** Opening Recorded data block **

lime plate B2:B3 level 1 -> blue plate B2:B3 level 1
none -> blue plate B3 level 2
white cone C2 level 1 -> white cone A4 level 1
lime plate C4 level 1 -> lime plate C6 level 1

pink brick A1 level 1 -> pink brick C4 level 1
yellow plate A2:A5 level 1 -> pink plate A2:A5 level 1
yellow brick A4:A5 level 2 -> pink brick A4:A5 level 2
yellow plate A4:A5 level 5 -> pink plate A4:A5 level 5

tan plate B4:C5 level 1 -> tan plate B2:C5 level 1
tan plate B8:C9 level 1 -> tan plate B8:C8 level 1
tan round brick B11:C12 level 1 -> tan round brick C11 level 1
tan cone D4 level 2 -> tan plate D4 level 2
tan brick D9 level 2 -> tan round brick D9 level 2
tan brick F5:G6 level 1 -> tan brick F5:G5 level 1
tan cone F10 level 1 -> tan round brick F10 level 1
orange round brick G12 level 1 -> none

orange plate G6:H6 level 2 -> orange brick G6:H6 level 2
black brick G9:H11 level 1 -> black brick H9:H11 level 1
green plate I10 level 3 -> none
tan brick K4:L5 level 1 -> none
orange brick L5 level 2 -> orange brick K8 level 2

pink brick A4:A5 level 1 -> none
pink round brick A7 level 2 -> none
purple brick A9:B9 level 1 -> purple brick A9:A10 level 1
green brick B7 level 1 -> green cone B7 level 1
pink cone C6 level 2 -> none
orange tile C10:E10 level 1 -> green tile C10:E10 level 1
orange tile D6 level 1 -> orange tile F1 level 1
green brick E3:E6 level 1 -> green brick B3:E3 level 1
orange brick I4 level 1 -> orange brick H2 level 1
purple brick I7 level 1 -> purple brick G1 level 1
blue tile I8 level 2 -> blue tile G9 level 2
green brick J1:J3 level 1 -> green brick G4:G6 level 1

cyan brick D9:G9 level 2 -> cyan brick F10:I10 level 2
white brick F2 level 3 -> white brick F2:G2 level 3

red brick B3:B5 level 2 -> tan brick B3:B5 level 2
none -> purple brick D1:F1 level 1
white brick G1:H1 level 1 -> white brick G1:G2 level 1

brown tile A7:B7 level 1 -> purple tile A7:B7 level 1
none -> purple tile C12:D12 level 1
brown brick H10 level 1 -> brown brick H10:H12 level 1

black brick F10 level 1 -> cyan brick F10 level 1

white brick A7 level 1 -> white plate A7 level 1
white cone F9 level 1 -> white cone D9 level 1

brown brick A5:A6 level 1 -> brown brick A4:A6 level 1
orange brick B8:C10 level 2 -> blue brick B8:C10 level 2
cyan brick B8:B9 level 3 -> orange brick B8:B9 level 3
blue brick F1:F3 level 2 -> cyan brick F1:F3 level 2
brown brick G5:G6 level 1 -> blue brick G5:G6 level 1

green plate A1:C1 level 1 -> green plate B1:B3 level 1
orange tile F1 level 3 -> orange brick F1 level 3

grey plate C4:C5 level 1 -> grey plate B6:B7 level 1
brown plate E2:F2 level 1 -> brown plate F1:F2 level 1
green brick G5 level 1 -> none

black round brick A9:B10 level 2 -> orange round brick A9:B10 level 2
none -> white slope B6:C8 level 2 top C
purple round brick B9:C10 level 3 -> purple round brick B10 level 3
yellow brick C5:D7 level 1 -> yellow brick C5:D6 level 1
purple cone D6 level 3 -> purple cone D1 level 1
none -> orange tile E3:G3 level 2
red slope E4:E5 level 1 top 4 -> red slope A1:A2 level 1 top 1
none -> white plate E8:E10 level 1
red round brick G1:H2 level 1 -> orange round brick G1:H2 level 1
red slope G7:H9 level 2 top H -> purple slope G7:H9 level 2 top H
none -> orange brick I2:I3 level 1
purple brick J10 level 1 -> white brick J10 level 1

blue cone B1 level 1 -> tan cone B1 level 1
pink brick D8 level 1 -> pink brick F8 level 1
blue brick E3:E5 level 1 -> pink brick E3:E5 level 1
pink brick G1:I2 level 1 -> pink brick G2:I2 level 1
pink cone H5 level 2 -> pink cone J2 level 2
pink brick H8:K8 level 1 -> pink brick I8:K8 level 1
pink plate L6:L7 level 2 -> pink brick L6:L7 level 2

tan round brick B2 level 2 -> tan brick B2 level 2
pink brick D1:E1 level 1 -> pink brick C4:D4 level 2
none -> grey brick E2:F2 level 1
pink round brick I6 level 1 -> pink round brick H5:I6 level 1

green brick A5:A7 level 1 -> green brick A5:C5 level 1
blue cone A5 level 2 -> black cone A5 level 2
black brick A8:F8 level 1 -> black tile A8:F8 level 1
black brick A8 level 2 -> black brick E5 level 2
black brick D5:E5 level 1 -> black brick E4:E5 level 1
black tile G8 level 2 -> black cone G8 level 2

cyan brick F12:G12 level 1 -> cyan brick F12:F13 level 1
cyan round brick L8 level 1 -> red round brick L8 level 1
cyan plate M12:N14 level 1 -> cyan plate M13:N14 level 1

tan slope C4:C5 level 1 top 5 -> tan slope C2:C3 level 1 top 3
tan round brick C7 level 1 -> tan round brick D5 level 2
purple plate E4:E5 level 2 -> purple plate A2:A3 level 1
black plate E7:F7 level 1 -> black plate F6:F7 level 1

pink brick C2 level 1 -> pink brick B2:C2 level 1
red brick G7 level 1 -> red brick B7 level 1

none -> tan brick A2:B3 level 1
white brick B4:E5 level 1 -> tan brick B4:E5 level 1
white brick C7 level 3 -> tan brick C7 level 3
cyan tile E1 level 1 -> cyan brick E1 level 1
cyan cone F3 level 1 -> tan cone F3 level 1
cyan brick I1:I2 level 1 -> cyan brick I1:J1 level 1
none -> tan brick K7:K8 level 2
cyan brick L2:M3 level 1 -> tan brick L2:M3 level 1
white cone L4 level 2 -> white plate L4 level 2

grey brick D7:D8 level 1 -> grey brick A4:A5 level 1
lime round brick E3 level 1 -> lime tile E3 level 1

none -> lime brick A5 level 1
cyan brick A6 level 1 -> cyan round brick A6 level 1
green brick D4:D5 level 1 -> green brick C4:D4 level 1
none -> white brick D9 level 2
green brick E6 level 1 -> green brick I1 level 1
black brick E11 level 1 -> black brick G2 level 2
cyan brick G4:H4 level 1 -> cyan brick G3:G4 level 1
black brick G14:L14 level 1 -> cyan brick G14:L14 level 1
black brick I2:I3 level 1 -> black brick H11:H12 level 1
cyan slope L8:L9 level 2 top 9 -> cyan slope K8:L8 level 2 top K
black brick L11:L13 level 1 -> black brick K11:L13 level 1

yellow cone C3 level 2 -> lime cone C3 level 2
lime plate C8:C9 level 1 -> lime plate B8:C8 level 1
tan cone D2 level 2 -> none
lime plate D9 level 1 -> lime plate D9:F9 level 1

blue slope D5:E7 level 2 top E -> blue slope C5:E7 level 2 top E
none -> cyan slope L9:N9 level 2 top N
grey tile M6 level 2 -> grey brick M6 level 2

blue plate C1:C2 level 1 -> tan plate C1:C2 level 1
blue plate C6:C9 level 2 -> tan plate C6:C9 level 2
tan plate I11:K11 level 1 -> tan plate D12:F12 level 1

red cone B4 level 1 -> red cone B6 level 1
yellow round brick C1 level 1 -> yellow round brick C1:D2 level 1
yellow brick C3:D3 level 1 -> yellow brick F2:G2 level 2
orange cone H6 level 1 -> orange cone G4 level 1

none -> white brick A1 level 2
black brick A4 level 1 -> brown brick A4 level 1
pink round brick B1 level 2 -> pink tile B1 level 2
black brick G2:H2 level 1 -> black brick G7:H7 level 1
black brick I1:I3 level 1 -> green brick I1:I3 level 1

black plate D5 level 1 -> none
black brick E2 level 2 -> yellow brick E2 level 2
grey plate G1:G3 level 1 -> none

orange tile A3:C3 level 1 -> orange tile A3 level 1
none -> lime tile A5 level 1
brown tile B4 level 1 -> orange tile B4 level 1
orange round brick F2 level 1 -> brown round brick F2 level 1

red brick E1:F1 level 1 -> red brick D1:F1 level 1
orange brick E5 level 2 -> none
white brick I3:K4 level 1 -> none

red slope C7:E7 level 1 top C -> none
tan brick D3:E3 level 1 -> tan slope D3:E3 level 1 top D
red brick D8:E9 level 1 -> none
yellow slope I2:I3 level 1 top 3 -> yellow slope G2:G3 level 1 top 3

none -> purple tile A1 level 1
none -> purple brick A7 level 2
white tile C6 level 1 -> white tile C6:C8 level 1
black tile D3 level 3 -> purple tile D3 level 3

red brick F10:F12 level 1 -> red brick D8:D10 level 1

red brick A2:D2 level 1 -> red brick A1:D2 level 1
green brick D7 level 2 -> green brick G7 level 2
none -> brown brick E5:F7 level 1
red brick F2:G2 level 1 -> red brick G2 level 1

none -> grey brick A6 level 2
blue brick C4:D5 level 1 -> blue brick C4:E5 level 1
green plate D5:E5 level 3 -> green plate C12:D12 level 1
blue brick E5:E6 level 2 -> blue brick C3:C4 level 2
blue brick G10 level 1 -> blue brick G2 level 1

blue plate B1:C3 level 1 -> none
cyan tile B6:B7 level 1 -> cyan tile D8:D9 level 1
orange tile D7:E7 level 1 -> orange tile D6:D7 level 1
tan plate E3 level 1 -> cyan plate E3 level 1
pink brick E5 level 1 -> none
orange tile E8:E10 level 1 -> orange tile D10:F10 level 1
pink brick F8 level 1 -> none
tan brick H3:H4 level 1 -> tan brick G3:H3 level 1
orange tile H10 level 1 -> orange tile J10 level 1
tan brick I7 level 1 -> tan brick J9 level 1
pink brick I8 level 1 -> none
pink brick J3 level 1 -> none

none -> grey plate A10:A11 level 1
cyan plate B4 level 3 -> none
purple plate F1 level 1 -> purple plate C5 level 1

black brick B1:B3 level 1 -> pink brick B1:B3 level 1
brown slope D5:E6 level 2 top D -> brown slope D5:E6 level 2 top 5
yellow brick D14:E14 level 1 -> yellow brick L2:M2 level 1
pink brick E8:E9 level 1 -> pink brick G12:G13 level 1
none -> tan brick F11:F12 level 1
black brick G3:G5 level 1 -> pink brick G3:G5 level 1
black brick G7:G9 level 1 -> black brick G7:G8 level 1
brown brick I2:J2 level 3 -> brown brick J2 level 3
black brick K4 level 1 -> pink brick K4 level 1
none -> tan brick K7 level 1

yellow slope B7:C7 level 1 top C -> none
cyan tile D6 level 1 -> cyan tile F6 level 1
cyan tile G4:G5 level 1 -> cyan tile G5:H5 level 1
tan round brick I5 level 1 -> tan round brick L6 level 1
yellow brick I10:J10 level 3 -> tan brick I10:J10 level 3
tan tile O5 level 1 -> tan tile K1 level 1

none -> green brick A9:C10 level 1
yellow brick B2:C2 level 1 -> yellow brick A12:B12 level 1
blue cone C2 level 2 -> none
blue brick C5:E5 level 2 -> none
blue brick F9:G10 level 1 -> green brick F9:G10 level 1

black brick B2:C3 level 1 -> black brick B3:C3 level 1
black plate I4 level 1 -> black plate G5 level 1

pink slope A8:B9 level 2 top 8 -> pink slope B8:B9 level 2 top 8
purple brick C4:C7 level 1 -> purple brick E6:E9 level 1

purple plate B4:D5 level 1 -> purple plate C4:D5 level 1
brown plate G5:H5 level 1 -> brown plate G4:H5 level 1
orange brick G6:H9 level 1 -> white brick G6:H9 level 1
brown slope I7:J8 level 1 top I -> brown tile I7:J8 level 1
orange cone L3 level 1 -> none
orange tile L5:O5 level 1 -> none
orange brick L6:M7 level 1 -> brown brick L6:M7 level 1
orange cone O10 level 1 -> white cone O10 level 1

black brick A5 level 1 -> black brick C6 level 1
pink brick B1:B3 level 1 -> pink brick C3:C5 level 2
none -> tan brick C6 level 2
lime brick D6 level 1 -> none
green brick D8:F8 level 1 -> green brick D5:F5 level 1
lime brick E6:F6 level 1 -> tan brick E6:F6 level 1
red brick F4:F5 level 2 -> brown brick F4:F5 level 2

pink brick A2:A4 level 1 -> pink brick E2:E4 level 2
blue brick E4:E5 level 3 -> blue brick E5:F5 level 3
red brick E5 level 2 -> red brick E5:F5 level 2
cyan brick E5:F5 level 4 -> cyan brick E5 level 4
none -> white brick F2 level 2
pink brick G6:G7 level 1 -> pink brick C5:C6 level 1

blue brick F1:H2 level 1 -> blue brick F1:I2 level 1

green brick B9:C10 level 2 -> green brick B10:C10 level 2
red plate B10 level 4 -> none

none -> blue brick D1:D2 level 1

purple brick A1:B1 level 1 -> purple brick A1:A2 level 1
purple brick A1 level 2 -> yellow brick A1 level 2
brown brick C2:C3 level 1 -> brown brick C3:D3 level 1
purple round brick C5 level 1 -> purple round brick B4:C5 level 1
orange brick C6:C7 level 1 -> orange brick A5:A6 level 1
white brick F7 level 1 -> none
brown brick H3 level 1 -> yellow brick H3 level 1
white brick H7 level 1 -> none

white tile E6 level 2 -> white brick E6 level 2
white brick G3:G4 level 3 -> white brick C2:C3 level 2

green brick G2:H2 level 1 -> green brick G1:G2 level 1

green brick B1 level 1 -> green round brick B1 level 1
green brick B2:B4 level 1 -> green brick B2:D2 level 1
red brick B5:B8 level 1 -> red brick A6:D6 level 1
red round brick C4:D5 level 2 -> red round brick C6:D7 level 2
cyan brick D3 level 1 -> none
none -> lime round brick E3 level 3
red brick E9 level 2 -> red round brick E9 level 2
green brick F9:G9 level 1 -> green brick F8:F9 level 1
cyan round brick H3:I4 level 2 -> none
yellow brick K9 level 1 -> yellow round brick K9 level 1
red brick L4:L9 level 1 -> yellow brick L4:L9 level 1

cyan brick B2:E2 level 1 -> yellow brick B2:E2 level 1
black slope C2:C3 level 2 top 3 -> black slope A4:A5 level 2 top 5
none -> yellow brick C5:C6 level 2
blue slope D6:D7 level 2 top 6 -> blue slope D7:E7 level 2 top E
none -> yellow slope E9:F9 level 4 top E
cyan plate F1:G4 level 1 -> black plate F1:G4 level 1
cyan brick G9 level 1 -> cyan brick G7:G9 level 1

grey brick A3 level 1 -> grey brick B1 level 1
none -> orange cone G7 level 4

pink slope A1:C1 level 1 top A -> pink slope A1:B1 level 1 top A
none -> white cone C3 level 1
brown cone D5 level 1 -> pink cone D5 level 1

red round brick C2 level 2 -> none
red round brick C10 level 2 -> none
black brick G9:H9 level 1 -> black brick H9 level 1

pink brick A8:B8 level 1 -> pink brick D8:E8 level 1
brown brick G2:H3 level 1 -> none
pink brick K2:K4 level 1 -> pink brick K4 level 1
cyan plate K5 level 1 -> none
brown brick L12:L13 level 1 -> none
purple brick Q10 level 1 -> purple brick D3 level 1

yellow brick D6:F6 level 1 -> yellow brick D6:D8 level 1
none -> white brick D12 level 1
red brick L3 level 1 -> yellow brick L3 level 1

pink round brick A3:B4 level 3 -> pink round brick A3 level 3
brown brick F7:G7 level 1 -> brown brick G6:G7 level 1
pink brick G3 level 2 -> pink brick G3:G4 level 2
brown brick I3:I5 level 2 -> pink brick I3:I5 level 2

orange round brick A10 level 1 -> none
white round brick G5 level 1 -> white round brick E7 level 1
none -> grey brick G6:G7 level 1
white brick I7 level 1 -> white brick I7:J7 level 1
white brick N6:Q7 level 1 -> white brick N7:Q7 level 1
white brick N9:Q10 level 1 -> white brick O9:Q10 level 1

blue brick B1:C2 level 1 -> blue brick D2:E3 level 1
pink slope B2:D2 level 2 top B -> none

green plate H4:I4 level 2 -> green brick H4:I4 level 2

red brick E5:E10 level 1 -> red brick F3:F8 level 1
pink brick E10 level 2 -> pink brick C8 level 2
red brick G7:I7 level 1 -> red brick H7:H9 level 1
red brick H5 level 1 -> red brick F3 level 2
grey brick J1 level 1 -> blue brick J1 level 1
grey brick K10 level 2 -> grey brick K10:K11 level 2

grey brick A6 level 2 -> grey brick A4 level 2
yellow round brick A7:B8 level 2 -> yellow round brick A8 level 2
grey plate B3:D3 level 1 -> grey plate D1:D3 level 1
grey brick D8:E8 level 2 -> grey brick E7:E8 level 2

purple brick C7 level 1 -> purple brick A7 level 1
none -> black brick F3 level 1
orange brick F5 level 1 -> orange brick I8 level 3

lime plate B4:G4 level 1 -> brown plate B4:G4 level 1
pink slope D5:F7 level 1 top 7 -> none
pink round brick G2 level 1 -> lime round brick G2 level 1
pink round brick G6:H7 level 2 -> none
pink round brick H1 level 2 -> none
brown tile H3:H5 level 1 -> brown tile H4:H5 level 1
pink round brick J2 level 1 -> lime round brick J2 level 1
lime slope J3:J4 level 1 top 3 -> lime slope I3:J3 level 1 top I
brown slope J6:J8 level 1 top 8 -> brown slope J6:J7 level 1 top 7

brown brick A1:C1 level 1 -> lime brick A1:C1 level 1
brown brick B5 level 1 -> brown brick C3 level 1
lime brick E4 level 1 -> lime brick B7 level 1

** Closing Recorded data block **

◆ Requirement ◆
For the lines above, output exactly those from the line containing "cyan brick G4:H4" through the line containing "lime plate C8:C9", and skip the others.

◆ Response area ◆
cyan brick G4:H4 level 1 -> cyan brick G3:G4 level 1
black brick G14:L14 level 1 -> cyan brick G14:L14 level 1
black brick I2:I3 level 1 -> black brick H11:H12 level 1
cyan slope L8:L9 level 2 top 9 -> cyan slope K8:L8 level 2 top K
black brick L11:L13 level 1 -> black brick K11:L13 level 1

yellow cone C3 level 2 -> lime cone C3 level 2
lime plate C8:C9 level 1 -> lime plate B8:C8 level 1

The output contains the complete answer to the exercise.